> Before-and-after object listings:
..............................

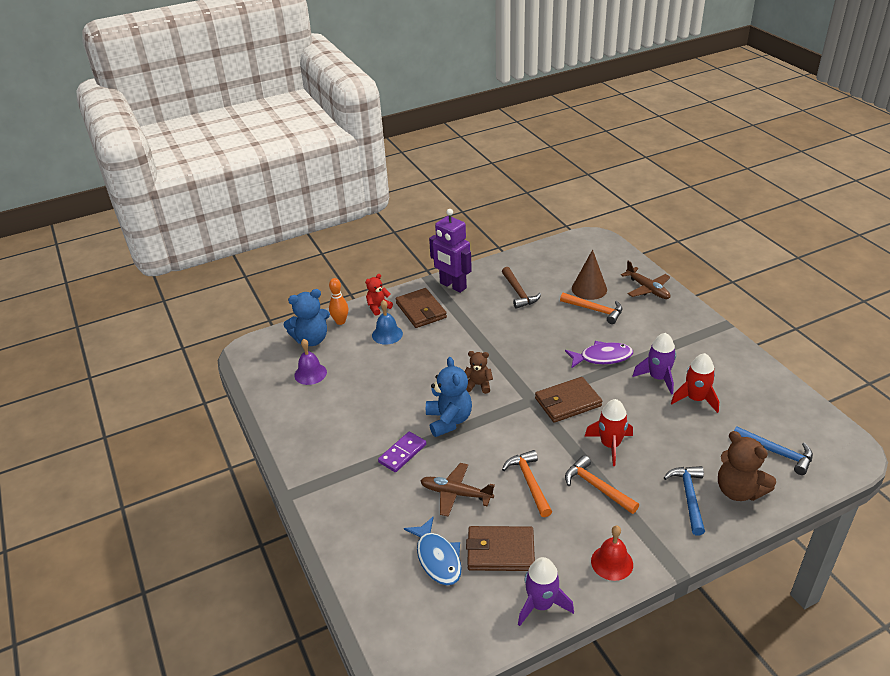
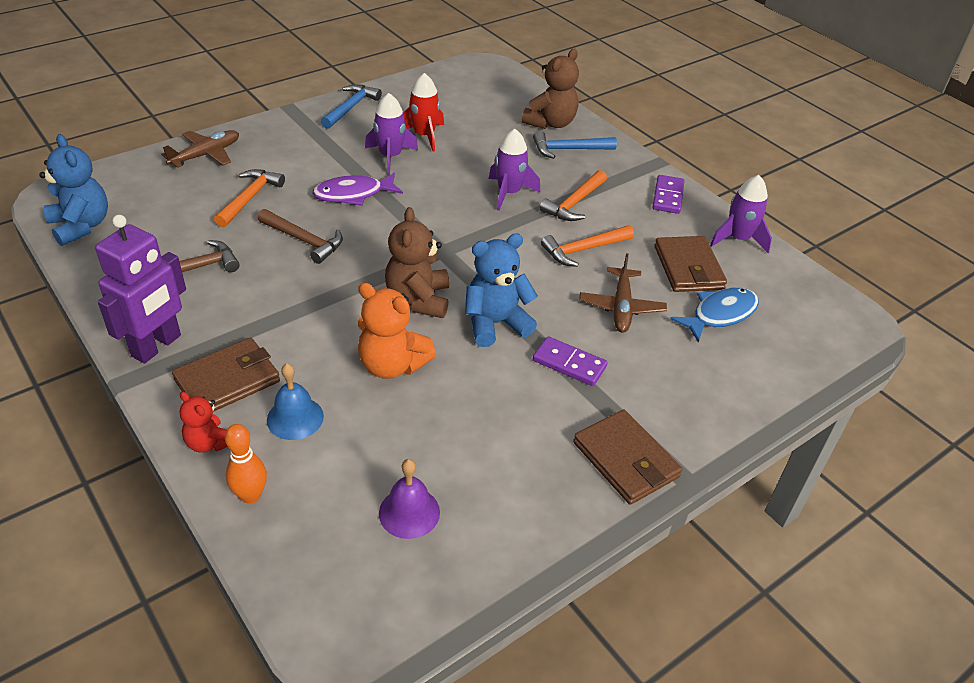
camera: 105 degrees left, 5 degrees up
(311, 339) = (307, 533): blue teddy bear -> blue teddy bear (81, 226)
(419, 371) = (392, 365): none -> orange teddy bear
(478, 385) = (418, 300): brown teddy bear -> brown teddy bear, size x1.66
(546, 335) = (304, 240): none -> brown hammer
(567, 402) = (442, 222): brown wallet -> brown wallet (625, 460)
(589, 289) = (196, 202): brown cone -> none
(602, 357) = (353, 194): purple fish -> purple fish turned 90 degrees counterclockwise
(610, 445) = (509, 193): red rocket -> purple rocket
(612, 562) = (668, 196): red bell -> purple domino
(776, 453) = (495, 99): blue hammer -> blue hammer (351, 108)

..............................

> Exercise brief: Look through the preceding entries for the word "teddy". Report how many lines hold it, and only that number.

> Answer section: 3